• [EXERCISE DETAILS]:
Copy each line of the listing below exactly.

• [TASK DATA]:

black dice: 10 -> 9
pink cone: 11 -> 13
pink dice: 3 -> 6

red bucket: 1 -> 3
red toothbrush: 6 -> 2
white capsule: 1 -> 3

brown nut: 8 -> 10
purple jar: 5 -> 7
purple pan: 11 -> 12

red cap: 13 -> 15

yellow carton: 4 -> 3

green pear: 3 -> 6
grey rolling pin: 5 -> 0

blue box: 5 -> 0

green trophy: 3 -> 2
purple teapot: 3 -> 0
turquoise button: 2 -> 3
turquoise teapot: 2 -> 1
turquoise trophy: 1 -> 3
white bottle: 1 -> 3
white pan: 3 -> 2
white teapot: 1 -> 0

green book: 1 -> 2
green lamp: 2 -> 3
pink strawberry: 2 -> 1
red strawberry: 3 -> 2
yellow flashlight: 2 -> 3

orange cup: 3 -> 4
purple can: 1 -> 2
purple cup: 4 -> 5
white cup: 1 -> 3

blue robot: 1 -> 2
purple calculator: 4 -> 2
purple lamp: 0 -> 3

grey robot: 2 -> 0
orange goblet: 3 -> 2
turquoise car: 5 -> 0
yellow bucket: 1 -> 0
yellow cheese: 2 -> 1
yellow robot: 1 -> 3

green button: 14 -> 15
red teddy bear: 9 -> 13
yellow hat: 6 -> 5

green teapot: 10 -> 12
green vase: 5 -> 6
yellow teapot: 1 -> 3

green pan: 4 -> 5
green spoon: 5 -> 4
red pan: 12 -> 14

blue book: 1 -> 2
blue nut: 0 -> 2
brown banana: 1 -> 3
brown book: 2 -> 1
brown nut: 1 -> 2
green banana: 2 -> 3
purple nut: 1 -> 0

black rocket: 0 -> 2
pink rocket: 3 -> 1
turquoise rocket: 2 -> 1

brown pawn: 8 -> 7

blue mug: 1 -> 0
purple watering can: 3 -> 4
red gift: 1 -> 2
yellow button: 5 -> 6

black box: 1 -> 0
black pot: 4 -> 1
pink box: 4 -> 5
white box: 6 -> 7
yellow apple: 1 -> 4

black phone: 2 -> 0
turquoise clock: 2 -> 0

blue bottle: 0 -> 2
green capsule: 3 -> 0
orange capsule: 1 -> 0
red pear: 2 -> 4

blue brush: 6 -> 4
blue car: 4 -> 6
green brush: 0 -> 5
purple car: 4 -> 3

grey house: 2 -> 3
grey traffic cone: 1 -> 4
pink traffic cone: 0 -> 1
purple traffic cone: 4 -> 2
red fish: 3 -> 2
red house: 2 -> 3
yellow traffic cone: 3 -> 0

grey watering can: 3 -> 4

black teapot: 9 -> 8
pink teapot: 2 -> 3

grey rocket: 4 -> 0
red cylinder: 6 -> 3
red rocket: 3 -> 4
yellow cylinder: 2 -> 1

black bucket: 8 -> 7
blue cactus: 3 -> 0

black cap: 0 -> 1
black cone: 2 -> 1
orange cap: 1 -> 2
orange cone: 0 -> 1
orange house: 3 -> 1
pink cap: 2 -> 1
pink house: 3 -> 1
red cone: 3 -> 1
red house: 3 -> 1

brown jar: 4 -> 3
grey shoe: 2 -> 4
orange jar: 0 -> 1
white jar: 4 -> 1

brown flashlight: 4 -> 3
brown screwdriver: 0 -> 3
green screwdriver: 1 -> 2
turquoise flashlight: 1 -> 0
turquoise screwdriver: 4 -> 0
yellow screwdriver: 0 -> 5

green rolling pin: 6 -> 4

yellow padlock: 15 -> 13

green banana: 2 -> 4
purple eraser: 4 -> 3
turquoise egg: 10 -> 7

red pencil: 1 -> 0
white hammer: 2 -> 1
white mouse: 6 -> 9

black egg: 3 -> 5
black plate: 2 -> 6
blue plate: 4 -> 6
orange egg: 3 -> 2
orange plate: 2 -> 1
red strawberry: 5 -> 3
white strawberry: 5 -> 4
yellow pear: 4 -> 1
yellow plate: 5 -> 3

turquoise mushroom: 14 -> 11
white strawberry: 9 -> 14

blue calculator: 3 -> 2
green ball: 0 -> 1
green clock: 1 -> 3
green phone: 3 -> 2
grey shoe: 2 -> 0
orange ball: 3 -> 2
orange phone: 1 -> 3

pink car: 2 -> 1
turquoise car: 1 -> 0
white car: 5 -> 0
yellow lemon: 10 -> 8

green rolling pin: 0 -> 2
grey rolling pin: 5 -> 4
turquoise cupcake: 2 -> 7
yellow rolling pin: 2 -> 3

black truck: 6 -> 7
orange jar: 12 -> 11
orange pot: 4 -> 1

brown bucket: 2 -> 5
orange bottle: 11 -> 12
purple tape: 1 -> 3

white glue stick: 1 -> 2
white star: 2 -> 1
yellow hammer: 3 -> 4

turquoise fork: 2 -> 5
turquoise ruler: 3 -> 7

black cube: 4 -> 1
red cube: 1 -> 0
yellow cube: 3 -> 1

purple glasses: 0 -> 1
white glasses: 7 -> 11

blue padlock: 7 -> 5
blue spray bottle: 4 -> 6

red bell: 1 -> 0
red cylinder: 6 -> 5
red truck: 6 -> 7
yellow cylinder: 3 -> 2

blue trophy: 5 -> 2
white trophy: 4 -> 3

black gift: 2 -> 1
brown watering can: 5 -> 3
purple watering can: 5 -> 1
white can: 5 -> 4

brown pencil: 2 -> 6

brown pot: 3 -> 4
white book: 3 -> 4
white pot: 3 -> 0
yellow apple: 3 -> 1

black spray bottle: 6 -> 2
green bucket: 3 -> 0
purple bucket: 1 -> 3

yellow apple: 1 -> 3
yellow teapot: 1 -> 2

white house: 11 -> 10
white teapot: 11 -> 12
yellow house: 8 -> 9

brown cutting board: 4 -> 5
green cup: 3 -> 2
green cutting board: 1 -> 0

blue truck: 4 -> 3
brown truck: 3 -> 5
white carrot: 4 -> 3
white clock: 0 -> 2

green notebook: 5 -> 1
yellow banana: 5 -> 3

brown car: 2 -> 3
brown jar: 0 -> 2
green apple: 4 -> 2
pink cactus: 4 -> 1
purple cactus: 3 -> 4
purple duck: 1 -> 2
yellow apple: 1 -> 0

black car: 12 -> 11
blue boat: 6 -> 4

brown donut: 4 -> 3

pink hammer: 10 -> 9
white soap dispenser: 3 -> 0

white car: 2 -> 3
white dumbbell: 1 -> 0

• [SOLUTION TO THIS PROBLEM]:
black dice: 10 -> 9
pink cone: 11 -> 13
pink dice: 3 -> 6

red bucket: 1 -> 3
red toothbrush: 6 -> 2
white capsule: 1 -> 3

brown nut: 8 -> 10
purple jar: 5 -> 7
purple pan: 11 -> 12

red cap: 13 -> 15

yellow carton: 4 -> 3

green pear: 3 -> 6
grey rolling pin: 5 -> 0

blue box: 5 -> 0

green trophy: 3 -> 2
purple teapot: 3 -> 0
turquoise button: 2 -> 3
turquoise teapot: 2 -> 1
turquoise trophy: 1 -> 3
white bottle: 1 -> 3
white pan: 3 -> 2
white teapot: 1 -> 0

green book: 1 -> 2
green lamp: 2 -> 3
pink strawberry: 2 -> 1
red strawberry: 3 -> 2
yellow flashlight: 2 -> 3

orange cup: 3 -> 4
purple can: 1 -> 2
purple cup: 4 -> 5
white cup: 1 -> 3

blue robot: 1 -> 2
purple calculator: 4 -> 2
purple lamp: 0 -> 3

grey robot: 2 -> 0
orange goblet: 3 -> 2
turquoise car: 5 -> 0
yellow bucket: 1 -> 0
yellow cheese: 2 -> 1
yellow robot: 1 -> 3

green button: 14 -> 15
red teddy bear: 9 -> 13
yellow hat: 6 -> 5

green teapot: 10 -> 12
green vase: 5 -> 6
yellow teapot: 1 -> 3

green pan: 4 -> 5
green spoon: 5 -> 4
red pan: 12 -> 14

blue book: 1 -> 2
blue nut: 0 -> 2
brown banana: 1 -> 3
brown book: 2 -> 1
brown nut: 1 -> 2
green banana: 2 -> 3
purple nut: 1 -> 0

black rocket: 0 -> 2
pink rocket: 3 -> 1
turquoise rocket: 2 -> 1

brown pawn: 8 -> 7

blue mug: 1 -> 0
purple watering can: 3 -> 4
red gift: 1 -> 2
yellow button: 5 -> 6

black box: 1 -> 0
black pot: 4 -> 1
pink box: 4 -> 5
white box: 6 -> 7
yellow apple: 1 -> 4

black phone: 2 -> 0
turquoise clock: 2 -> 0

blue bottle: 0 -> 2
green capsule: 3 -> 0
orange capsule: 1 -> 0
red pear: 2 -> 4

blue brush: 6 -> 4
blue car: 4 -> 6
green brush: 0 -> 5
purple car: 4 -> 3

grey house: 2 -> 3
grey traffic cone: 1 -> 4
pink traffic cone: 0 -> 1
purple traffic cone: 4 -> 2
red fish: 3 -> 2
red house: 2 -> 3
yellow traffic cone: 3 -> 0

grey watering can: 3 -> 4

black teapot: 9 -> 8
pink teapot: 2 -> 3

grey rocket: 4 -> 0
red cylinder: 6 -> 3
red rocket: 3 -> 4
yellow cylinder: 2 -> 1

black bucket: 8 -> 7
blue cactus: 3 -> 0

black cap: 0 -> 1
black cone: 2 -> 1
orange cap: 1 -> 2
orange cone: 0 -> 1
orange house: 3 -> 1
pink cap: 2 -> 1
pink house: 3 -> 1
red cone: 3 -> 1
red house: 3 -> 1

brown jar: 4 -> 3
grey shoe: 2 -> 4
orange jar: 0 -> 1
white jar: 4 -> 1

brown flashlight: 4 -> 3
brown screwdriver: 0 -> 3
green screwdriver: 1 -> 2
turquoise flashlight: 1 -> 0
turquoise screwdriver: 4 -> 0
yellow screwdriver: 0 -> 5

green rolling pin: 6 -> 4

yellow padlock: 15 -> 13

green banana: 2 -> 4
purple eraser: 4 -> 3
turquoise egg: 10 -> 7

red pencil: 1 -> 0
white hammer: 2 -> 1
white mouse: 6 -> 9

black egg: 3 -> 5
black plate: 2 -> 6
blue plate: 4 -> 6
orange egg: 3 -> 2
orange plate: 2 -> 1
red strawberry: 5 -> 3
white strawberry: 5 -> 4
yellow pear: 4 -> 1
yellow plate: 5 -> 3

turquoise mushroom: 14 -> 11
white strawberry: 9 -> 14

blue calculator: 3 -> 2
green ball: 0 -> 1
green clock: 1 -> 3
green phone: 3 -> 2
grey shoe: 2 -> 0
orange ball: 3 -> 2
orange phone: 1 -> 3

pink car: 2 -> 1
turquoise car: 1 -> 0
white car: 5 -> 0
yellow lemon: 10 -> 8

green rolling pin: 0 -> 2
grey rolling pin: 5 -> 4
turquoise cupcake: 2 -> 7
yellow rolling pin: 2 -> 3

black truck: 6 -> 7
orange jar: 12 -> 11
orange pot: 4 -> 1

brown bucket: 2 -> 5
orange bottle: 11 -> 12
purple tape: 1 -> 3

white glue stick: 1 -> 2
white star: 2 -> 1
yellow hammer: 3 -> 4

turquoise fork: 2 -> 5
turquoise ruler: 3 -> 7

black cube: 4 -> 1
red cube: 1 -> 0
yellow cube: 3 -> 1

purple glasses: 0 -> 1
white glasses: 7 -> 11

blue padlock: 7 -> 5
blue spray bottle: 4 -> 6

red bell: 1 -> 0
red cylinder: 6 -> 5
red truck: 6 -> 7
yellow cylinder: 3 -> 2

blue trophy: 5 -> 2
white trophy: 4 -> 3

black gift: 2 -> 1
brown watering can: 5 -> 3
purple watering can: 5 -> 1
white can: 5 -> 4

brown pencil: 2 -> 6

brown pot: 3 -> 4
white book: 3 -> 4
white pot: 3 -> 0
yellow apple: 3 -> 1

black spray bottle: 6 -> 2
green bucket: 3 -> 0
purple bucket: 1 -> 3

yellow apple: 1 -> 3
yellow teapot: 1 -> 2

white house: 11 -> 10
white teapot: 11 -> 12
yellow house: 8 -> 9

brown cutting board: 4 -> 5
green cup: 3 -> 2
green cutting board: 1 -> 0

blue truck: 4 -> 3
brown truck: 3 -> 5
white carrot: 4 -> 3
white clock: 0 -> 2

green notebook: 5 -> 1
yellow banana: 5 -> 3

brown car: 2 -> 3
brown jar: 0 -> 2
green apple: 4 -> 2
pink cactus: 4 -> 1
purple cactus: 3 -> 4
purple duck: 1 -> 2
yellow apple: 1 -> 0

black car: 12 -> 11
blue boat: 6 -> 4

brown donut: 4 -> 3

pink hammer: 10 -> 9
white soap dispenser: 3 -> 0

white car: 2 -> 3
white dumbbell: 1 -> 0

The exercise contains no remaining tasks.